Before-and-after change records

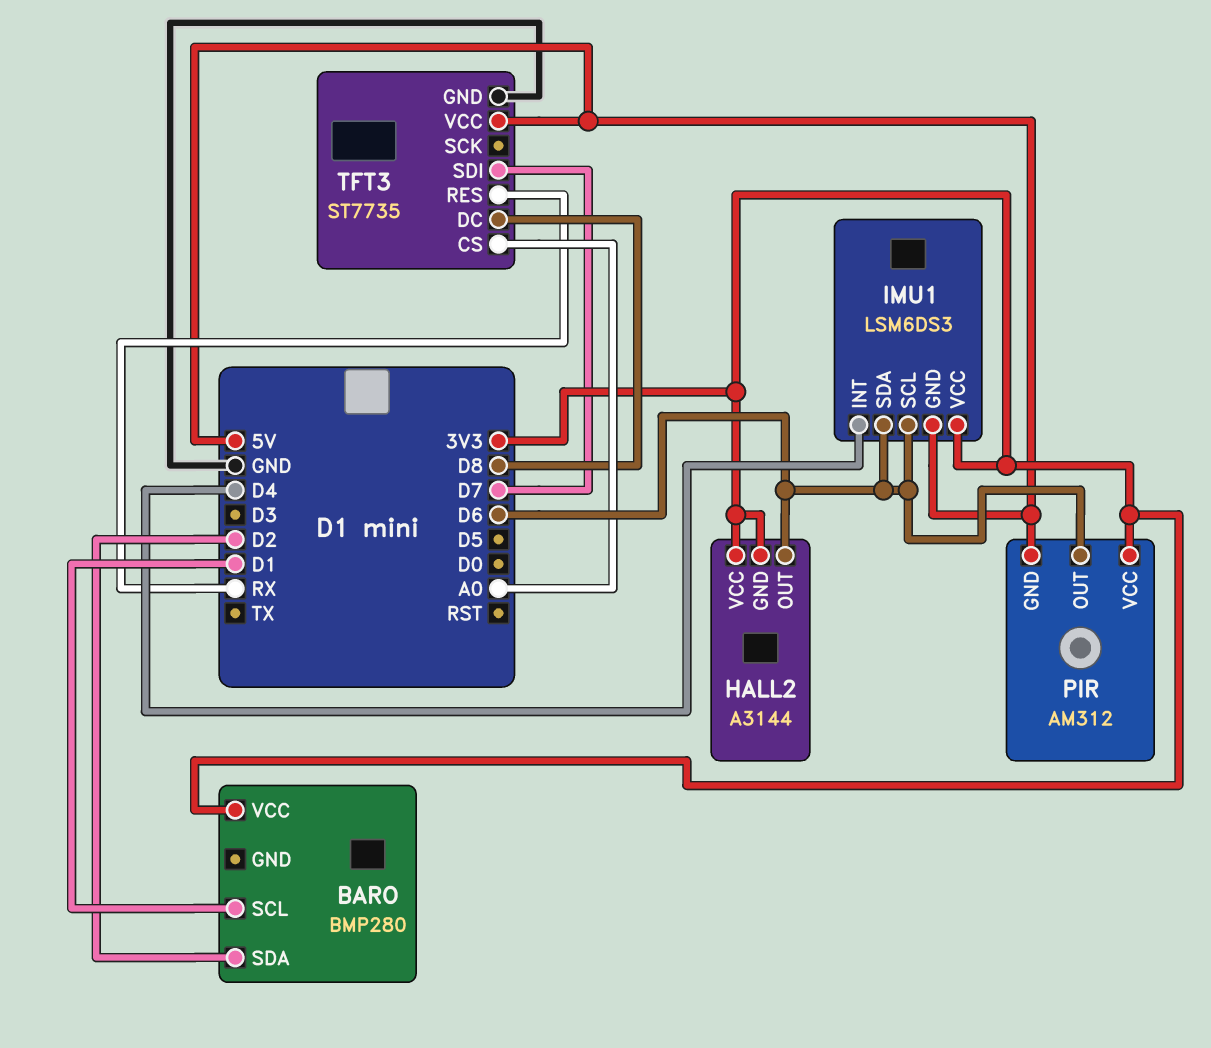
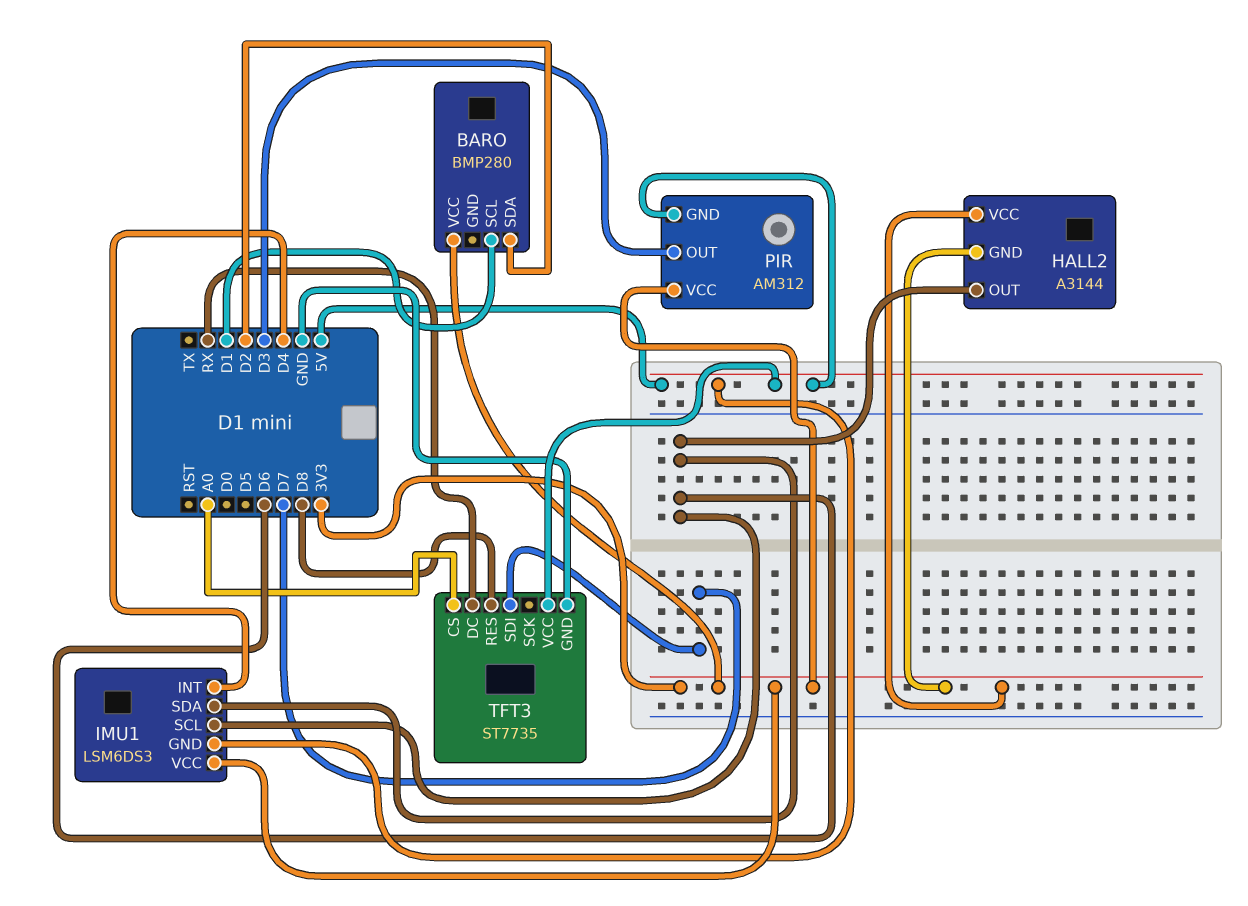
PIR pin OUT: D6 -> D3
TFT3 pin DC: D8 -> RX
TFT3 pin RES: RX -> D8

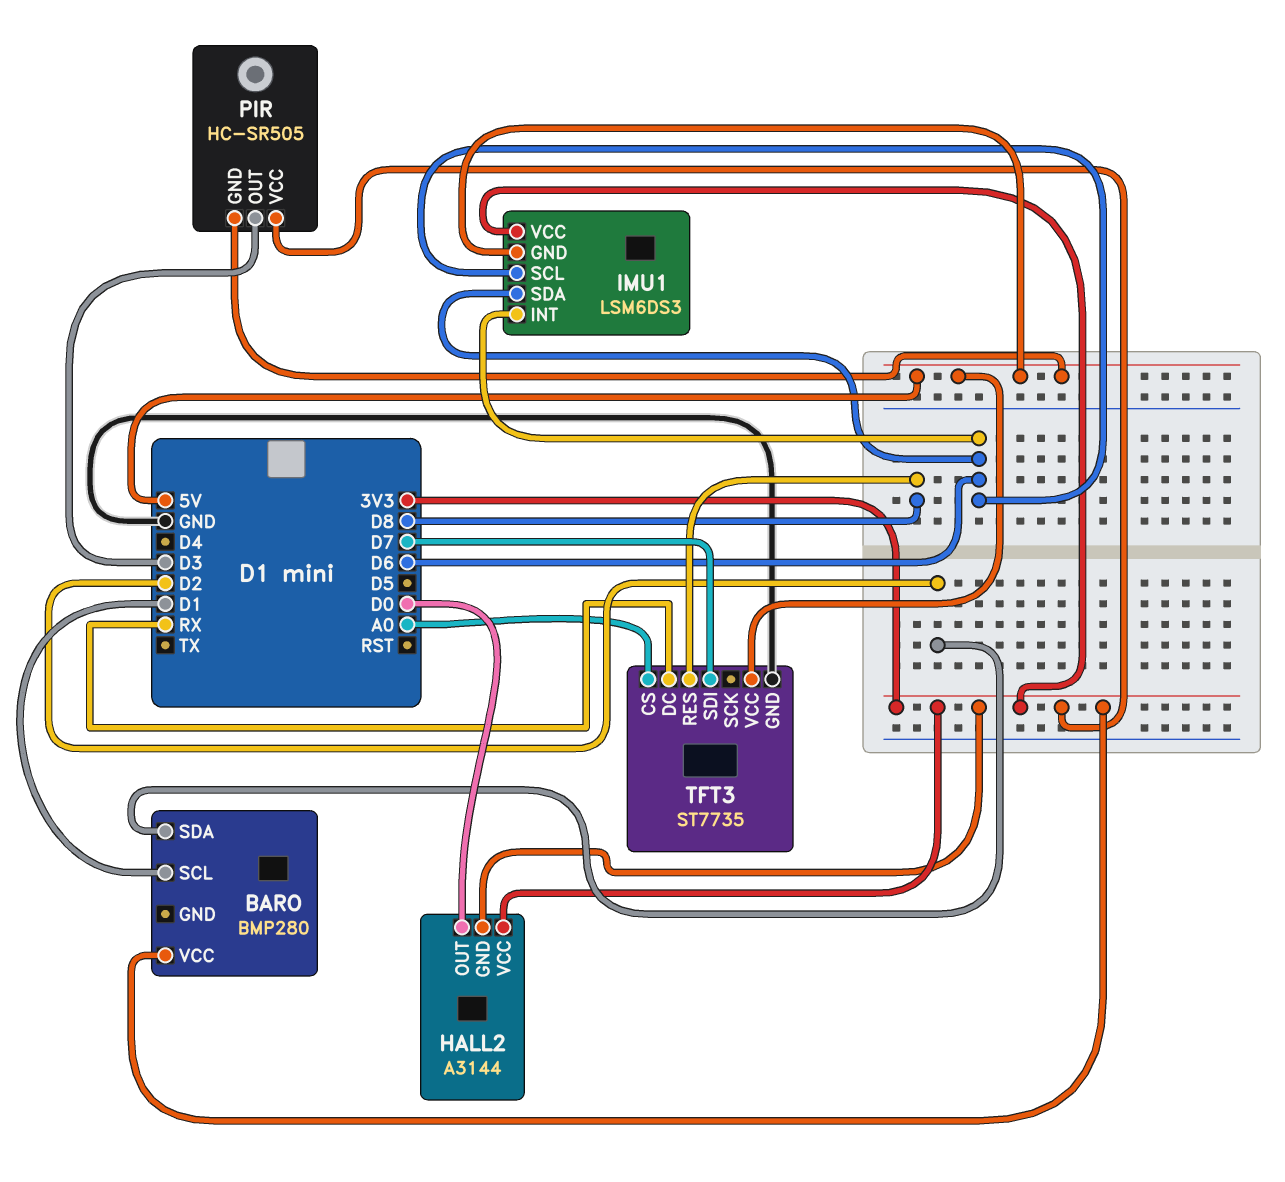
HALL2 pin OUT: D6 -> D0
IMU1 pin INT: D4 -> D6
PIR: AM312 -> HC-SR505

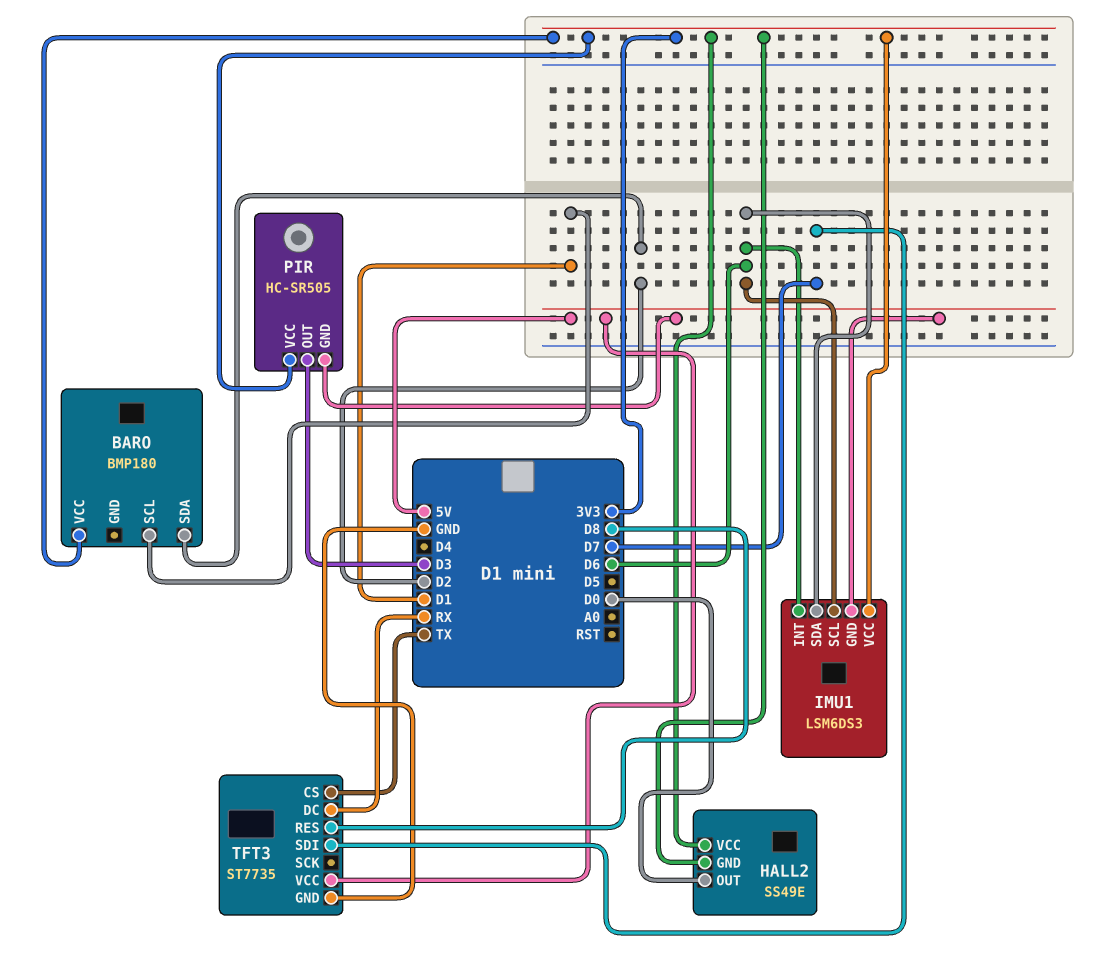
BARO: BMP280 -> BMP180
HALL2: A3144 -> SS49E
TFT3 pin CS: A0 -> TX

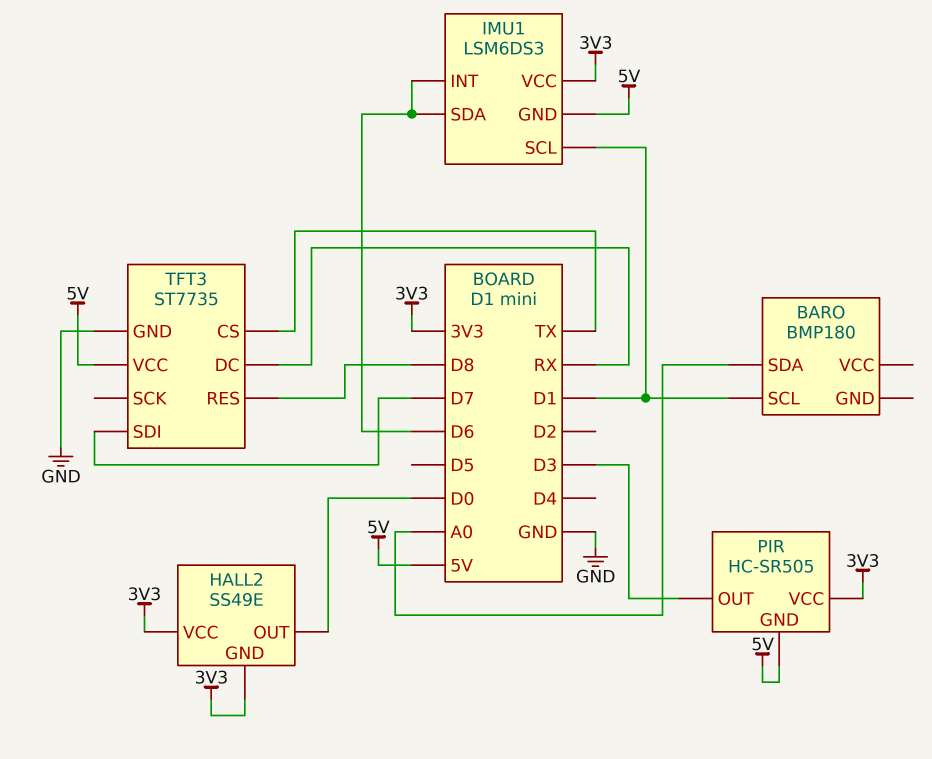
BARO pin SDA: D2 -> A0
BARO pin VCC: 3V3 -> none
IMU1 pin SCL: D6 -> D1

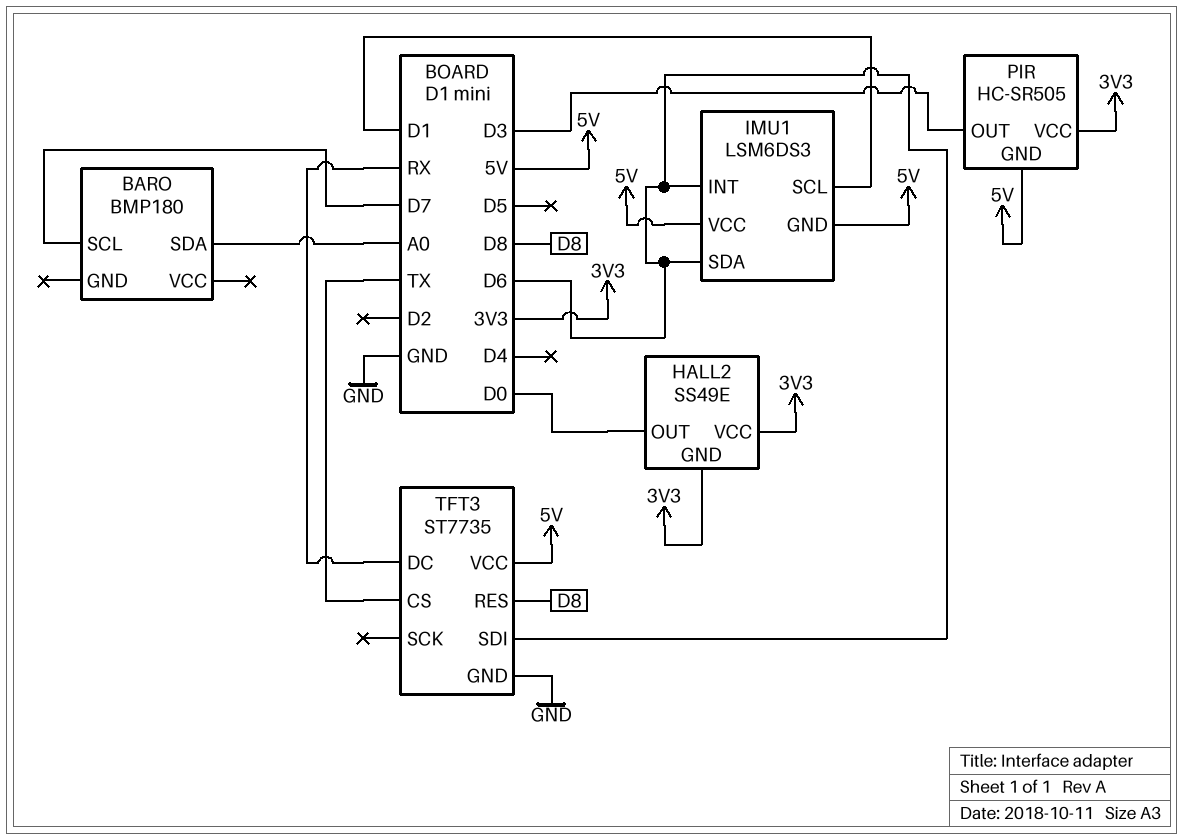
BARO pin SCL: D1 -> D7
IMU1 pin VCC: 3V3 -> 5V
TFT3 pin SDI: D7 -> D6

→ **Exercise goal**:
From the line that contains "BARO: BMP280 -> BMP180" down to the final line of the entries above, please copy each line exactly, excluding pictures.

→ **Completed task**:
BARO: BMP280 -> BMP180
HALL2: A3144 -> SS49E
TFT3 pin CS: A0 -> TX

BARO pin SDA: D2 -> A0
BARO pin VCC: 3V3 -> none
IMU1 pin SCL: D6 -> D1

BARO pin SCL: D1 -> D7
IMU1 pin VCC: 3V3 -> 5V
TFT3 pin SDI: D7 -> D6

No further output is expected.